* [TASK TO COMPLETE] Your answer should be the lines from the one with "U4: none -> NAND (in SEL0, in Y2, out W3)" to the end of the data below, both included, exact and free of pictures.
Segment Start: DATA FOR ANALYSIS
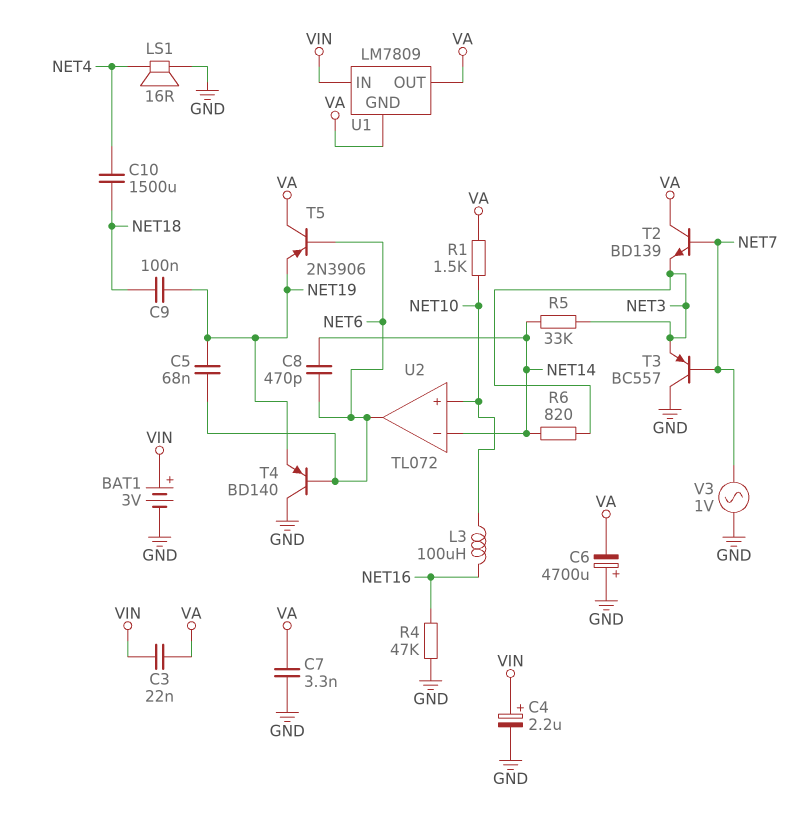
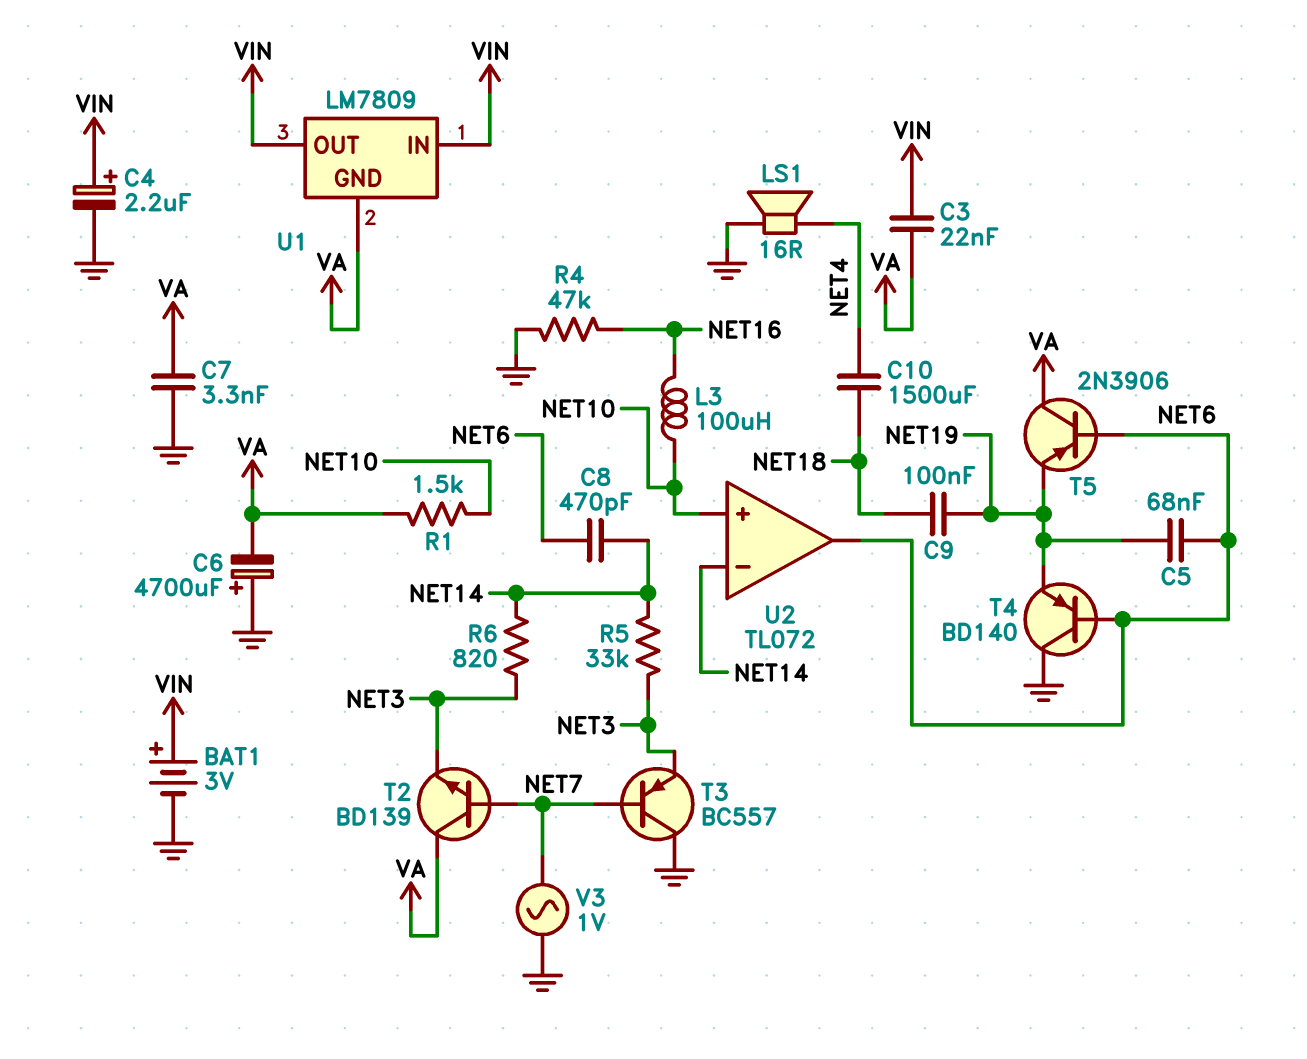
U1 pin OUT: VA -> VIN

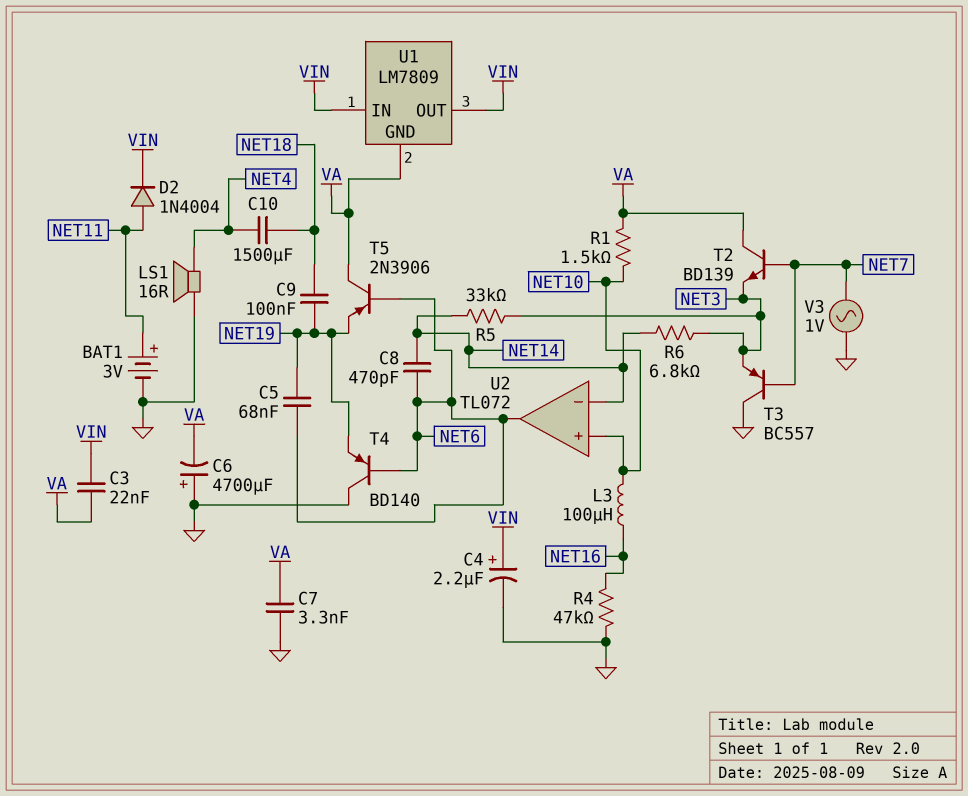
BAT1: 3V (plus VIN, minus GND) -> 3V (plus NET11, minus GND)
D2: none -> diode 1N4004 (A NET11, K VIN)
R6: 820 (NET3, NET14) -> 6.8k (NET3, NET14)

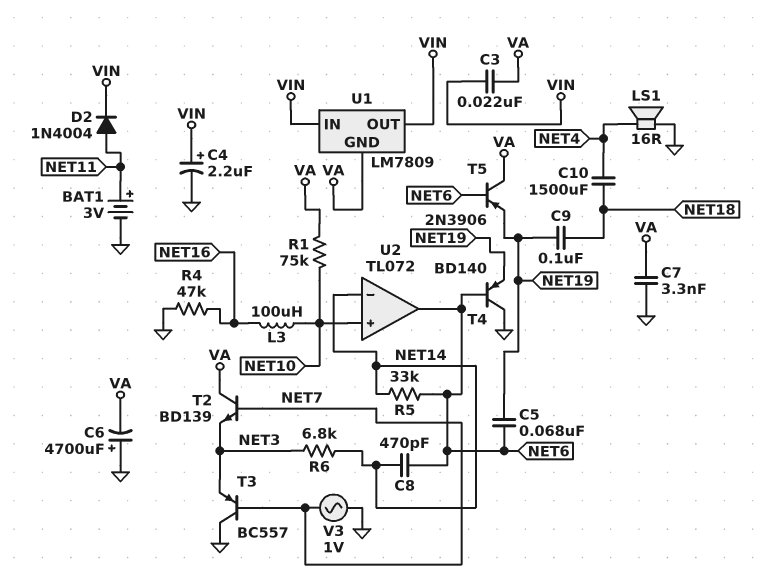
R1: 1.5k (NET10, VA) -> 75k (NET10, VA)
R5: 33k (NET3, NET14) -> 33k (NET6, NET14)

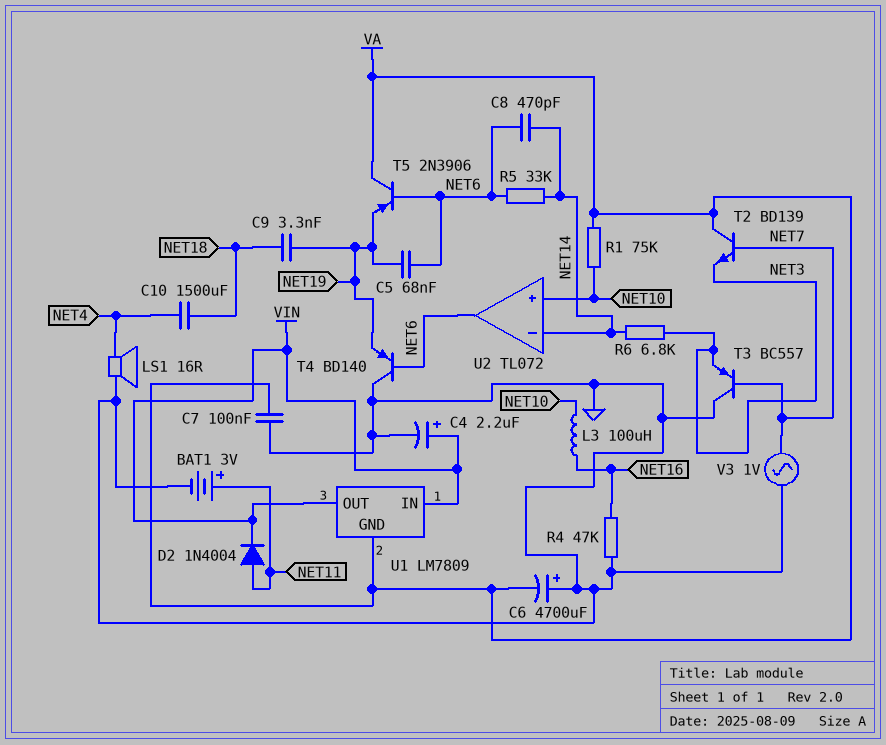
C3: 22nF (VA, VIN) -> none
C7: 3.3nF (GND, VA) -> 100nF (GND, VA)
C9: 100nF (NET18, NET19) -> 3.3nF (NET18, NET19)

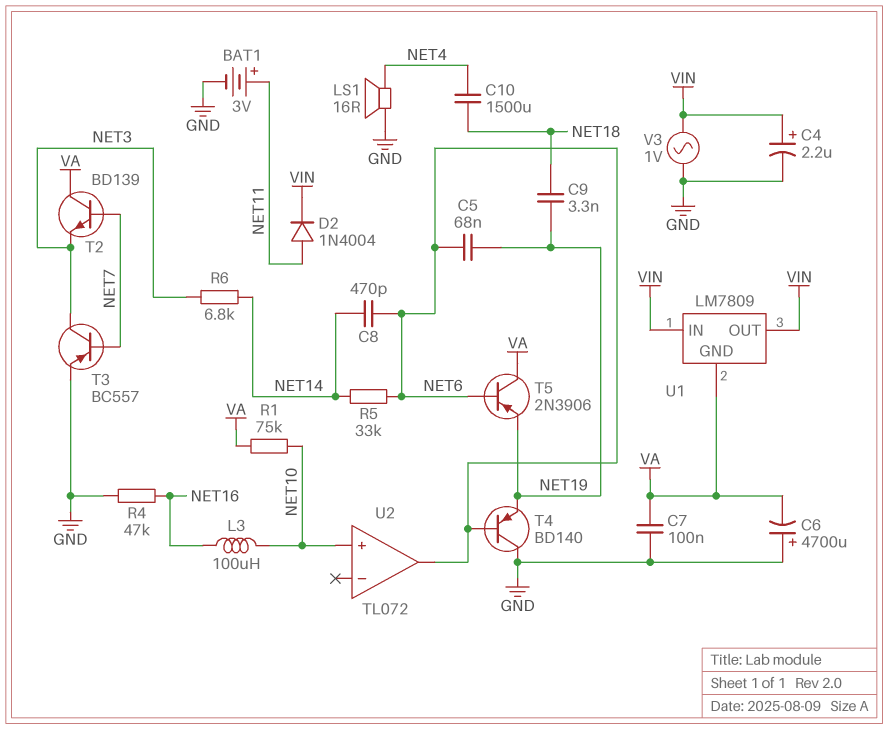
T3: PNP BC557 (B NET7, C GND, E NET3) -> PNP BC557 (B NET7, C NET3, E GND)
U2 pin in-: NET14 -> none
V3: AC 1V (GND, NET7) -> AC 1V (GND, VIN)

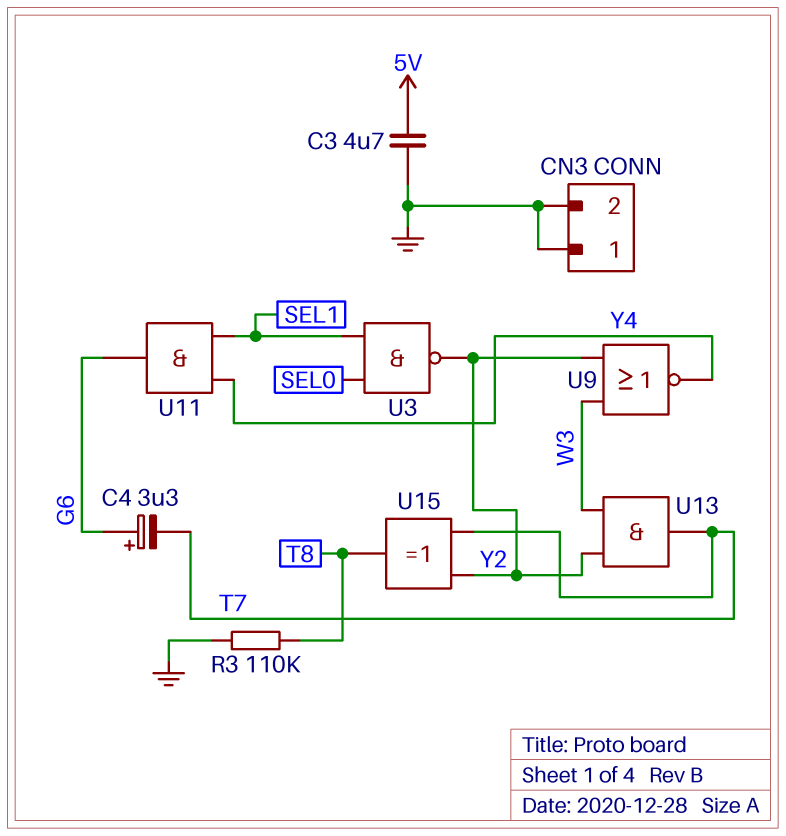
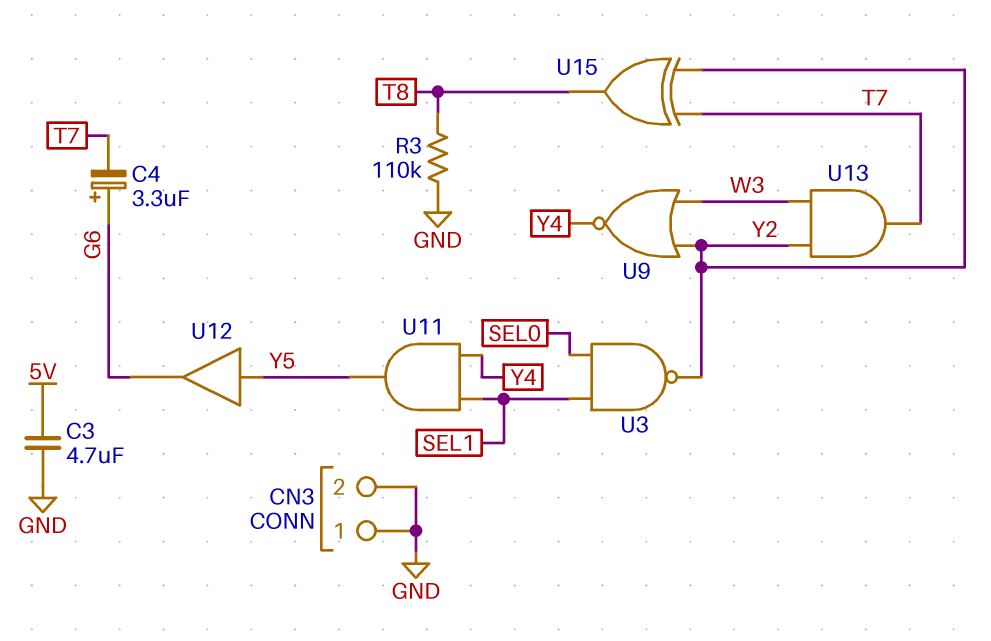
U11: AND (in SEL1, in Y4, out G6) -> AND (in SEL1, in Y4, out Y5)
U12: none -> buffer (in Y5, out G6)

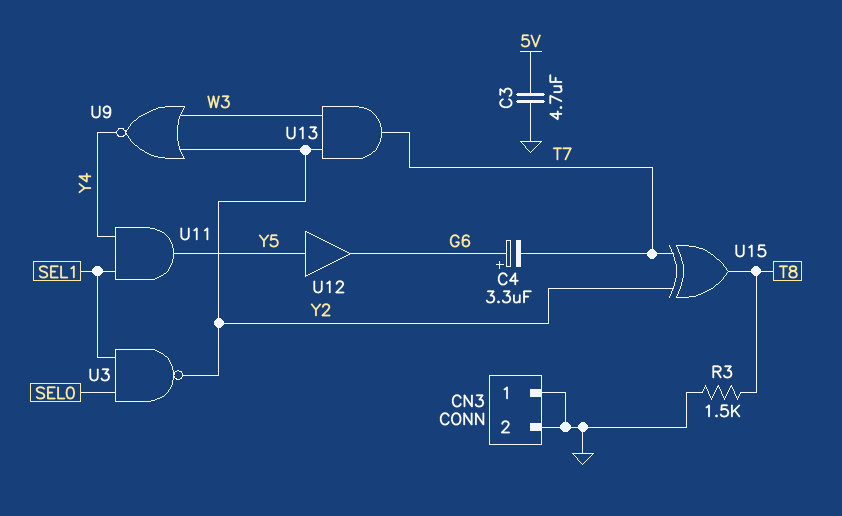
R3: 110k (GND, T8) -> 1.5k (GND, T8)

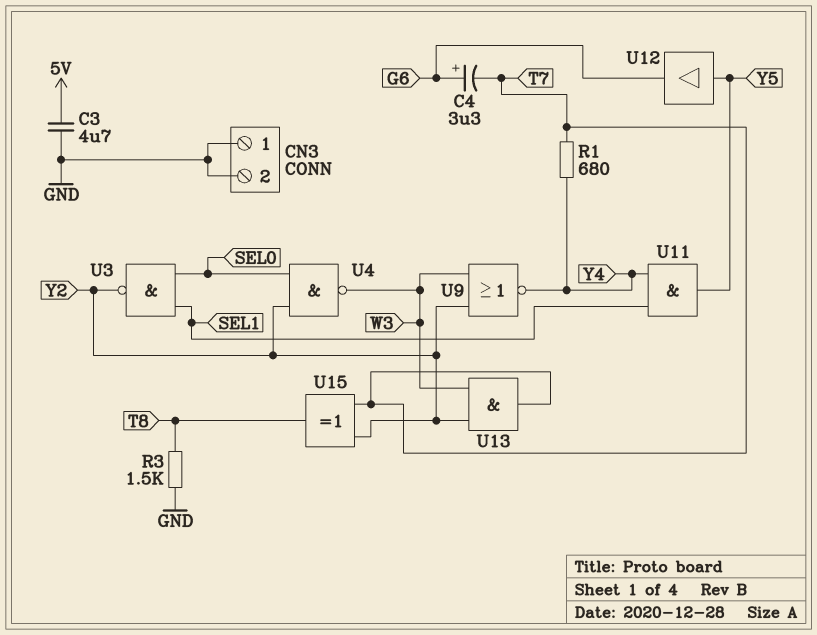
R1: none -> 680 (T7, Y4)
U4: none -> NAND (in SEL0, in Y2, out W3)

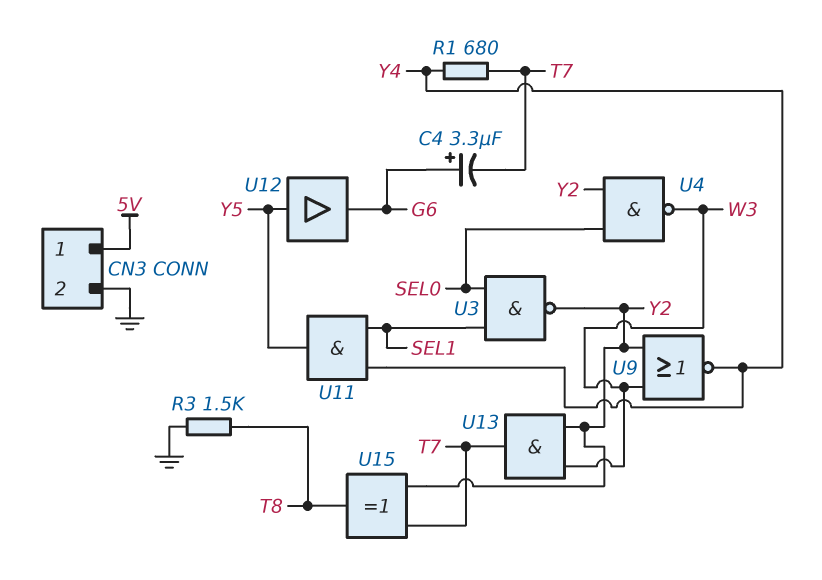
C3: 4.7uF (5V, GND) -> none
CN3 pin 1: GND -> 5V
Segment End: DATA FOR ANALYSIS
* [TASK OUTPUT]
U4: none -> NAND (in SEL0, in Y2, out W3)

C3: 4.7uF (5V, GND) -> none
CN3 pin 1: GND -> 5V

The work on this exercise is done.